■ **To do**
Keep the pictures out, please, and set down every record exactly.
*** Records for this exercise Section Begins ***
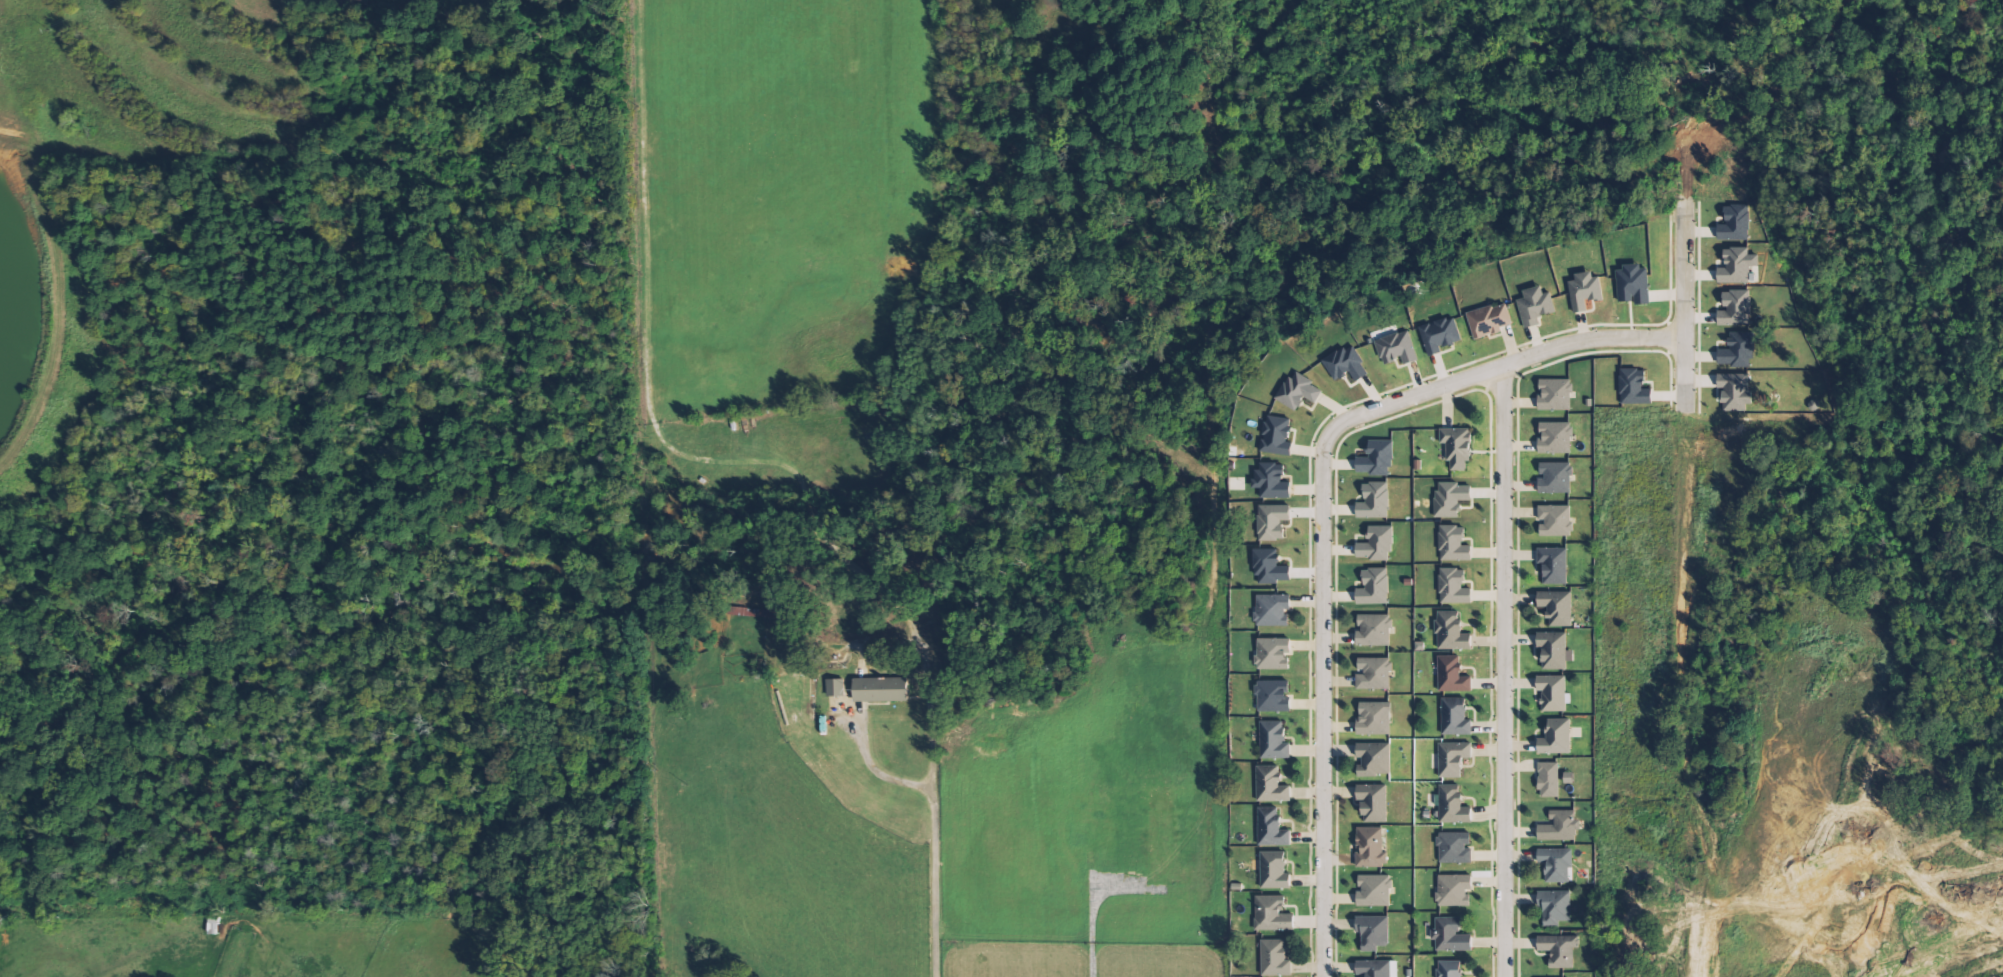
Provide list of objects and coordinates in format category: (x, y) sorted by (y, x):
building: (1736, 224)
building: (1738, 266)
building: (1634, 285)
building: (1586, 291)
road: (1685, 296)
building: (1537, 306)
building: (1737, 309)
building: (1490, 320)
building: (1441, 335)
building: (1398, 348)
building: (1739, 351)
building: (1347, 364)
building: (1635, 387)
building: (1300, 391)
building: (1736, 391)
building: (1557, 394)
building: (1278, 435)
building: (1556, 438)
building: (1458, 446)
building: (1378, 459)
building: (1556, 477)
building: (1273, 481)
building: (1452, 498)
building: (1375, 501)
road: (1325, 519)
building: (1556, 520)
building: (1273, 521)
building: (1378, 544)
building: (1455, 544)
building: (1555, 564)
building: (1270, 567)
building: (1455, 586)
building: (1375, 587)
building: (1558, 607)
building: (1273, 610)
building: (776, 611)
building: (1375, 630)
building: (1453, 632)
building: (1556, 650)
building: (1274, 653)
road: (1504, 672)
building: (1375, 673)
building: (1453, 675)
building: (837, 687)
building: (882, 689)
building: (1555, 693)
building: (1275, 696)
building: (1457, 717)
building: (1376, 718)
building: (1558, 737)
building: (1275, 740)
building: (1454, 758)
building: (1375, 759)
building: (1570, 777)
building: (1550, 779)
building: (1272, 784)
building: (1375, 802)
building: (1453, 805)
building: (1561, 827)
building: (1272, 828)
building: (1372, 847)
building: (1456, 847)
building: (1557, 864)
building: (1275, 870)
building: (1376, 890)
building: (1456, 890)
building: (1556, 907)
building: (1273, 914)
building: (1374, 932)
building: (1452, 935)
building: (1560, 950)
building: (1276, 958)
building: (1378, 968)
building: (1451, 968)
*** Records for this exercise Section Ends ***
■ **Reply**
Provide list of objects and coordinates in format category: (x, y) sorted by (y, x):
building: (1736, 224)
building: (1738, 266)
building: (1634, 285)
building: (1586, 291)
road: (1685, 296)
building: (1537, 306)
building: (1737, 309)
building: (1490, 320)
building: (1441, 335)
building: (1398, 348)
building: (1739, 351)
building: (1347, 364)
building: (1635, 387)
building: (1300, 391)
building: (1736, 391)
building: (1557, 394)
building: (1278, 435)
building: (1556, 438)
building: (1458, 446)
building: (1378, 459)
building: (1556, 477)
building: (1273, 481)
building: (1452, 498)
building: (1375, 501)
road: (1325, 519)
building: (1556, 520)
building: (1273, 521)
building: (1378, 544)
building: (1455, 544)
building: (1555, 564)
building: (1270, 567)
building: (1455, 586)
building: (1375, 587)
building: (1558, 607)
building: (1273, 610)
building: (776, 611)
building: (1375, 630)
building: (1453, 632)
building: (1556, 650)
building: (1274, 653)
road: (1504, 672)
building: (1375, 673)
building: (1453, 675)
building: (837, 687)
building: (882, 689)
building: (1555, 693)
building: (1275, 696)
building: (1457, 717)
building: (1376, 718)
building: (1558, 737)
building: (1275, 740)
building: (1454, 758)
building: (1375, 759)
building: (1570, 777)
building: (1550, 779)
building: (1272, 784)
building: (1375, 802)
building: (1453, 805)
building: (1561, 827)
building: (1272, 828)
building: (1372, 847)
building: (1456, 847)
building: (1557, 864)
building: (1275, 870)
building: (1376, 890)
building: (1456, 890)
building: (1556, 907)
building: (1273, 914)
building: (1374, 932)
building: (1452, 935)
building: (1560, 950)
building: (1276, 958)
building: (1378, 968)
building: (1451, 968)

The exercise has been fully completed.